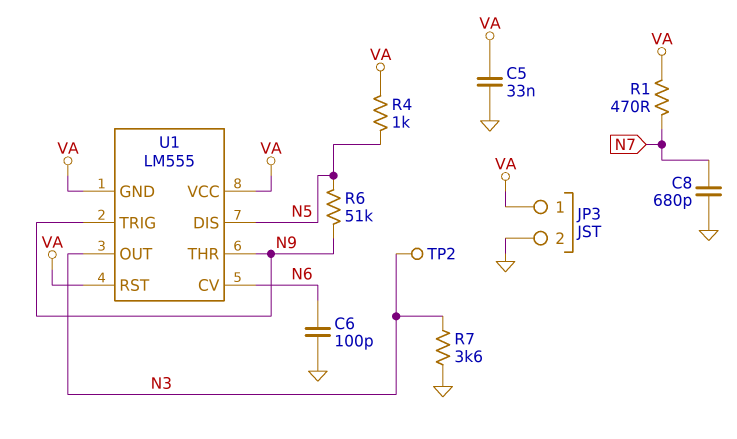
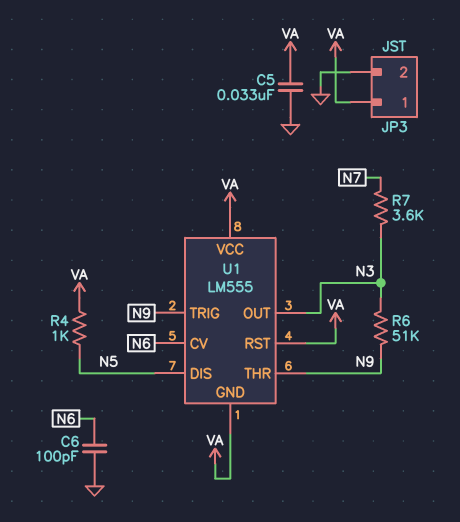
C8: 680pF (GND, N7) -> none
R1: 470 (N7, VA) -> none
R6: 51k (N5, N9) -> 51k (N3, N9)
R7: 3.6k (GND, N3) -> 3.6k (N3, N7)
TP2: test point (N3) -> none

* * *

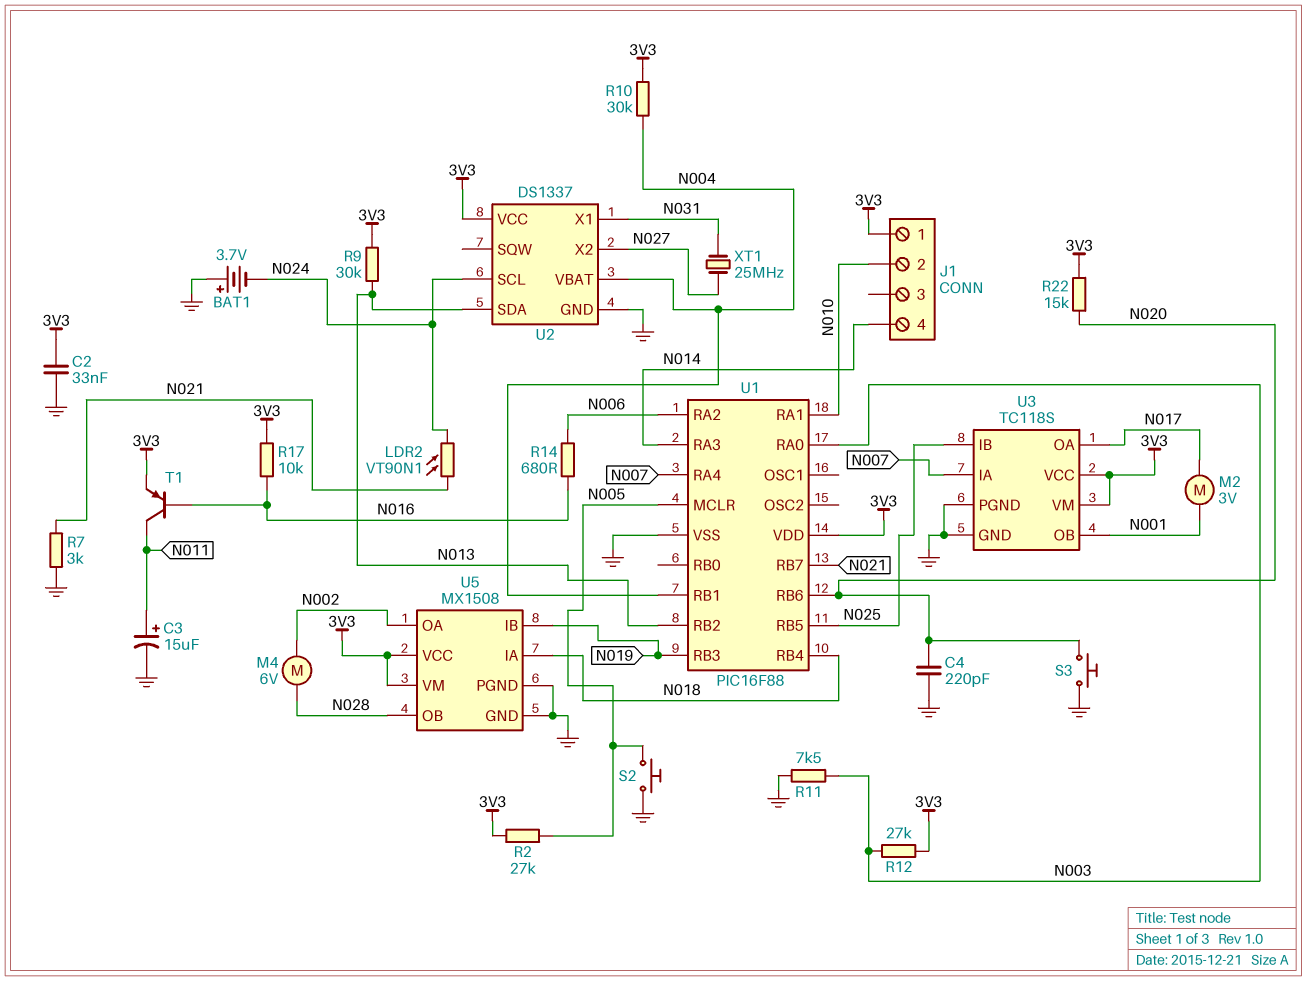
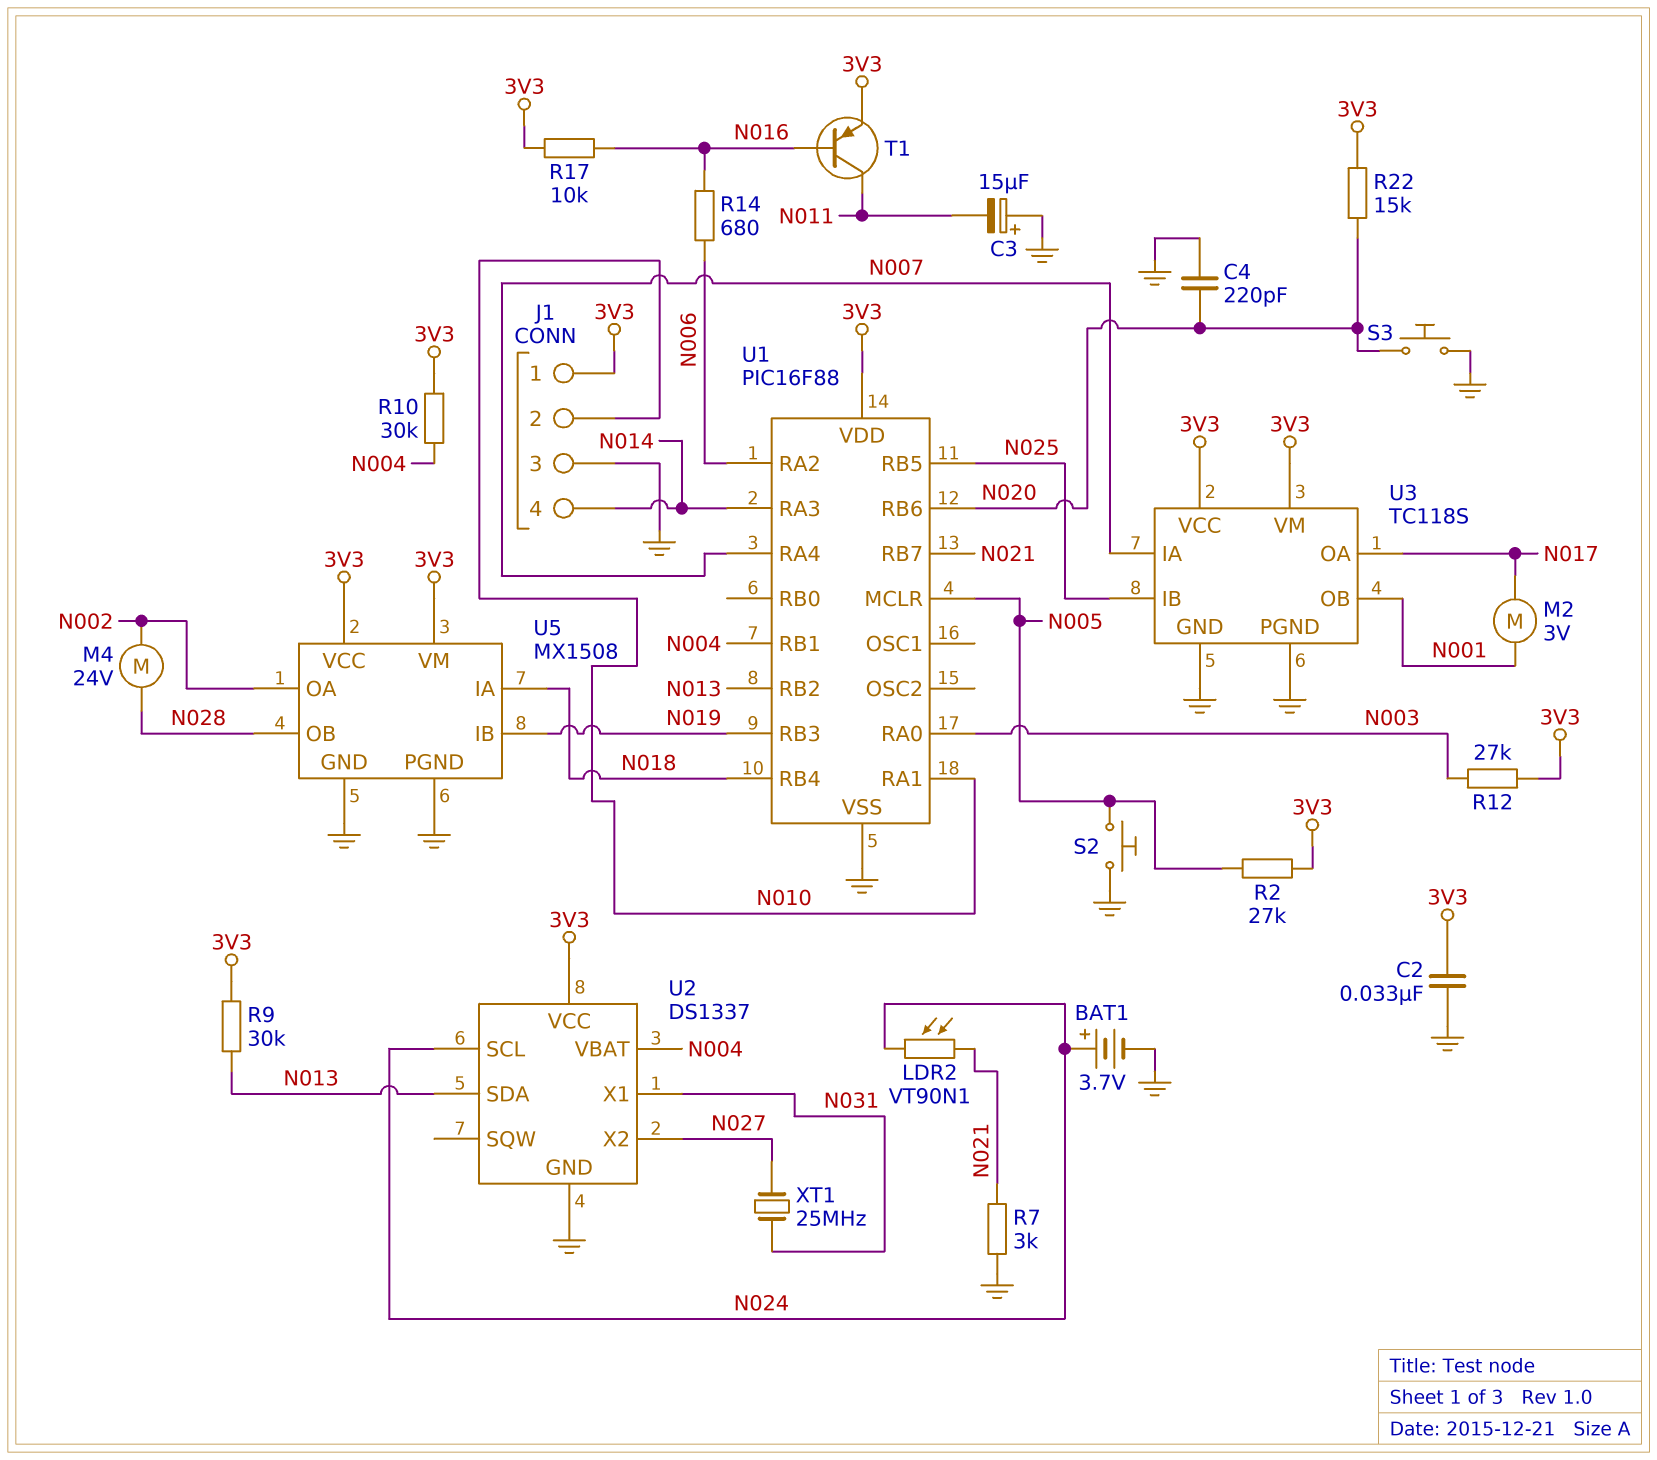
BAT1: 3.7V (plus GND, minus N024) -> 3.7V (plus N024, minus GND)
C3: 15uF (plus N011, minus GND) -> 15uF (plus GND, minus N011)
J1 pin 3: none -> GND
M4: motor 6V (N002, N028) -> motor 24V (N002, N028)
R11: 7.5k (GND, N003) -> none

AIM OF THE TASK – Search the data for the word "minus" and copy each line where it appears.

SOLUTION TO THE EXERCISE –
BAT1: 3.7V (plus GND, minus N024) -> 3.7V (plus N024, minus GND)
C3: 15uF (plus N011, minus GND) -> 15uF (plus GND, minus N011)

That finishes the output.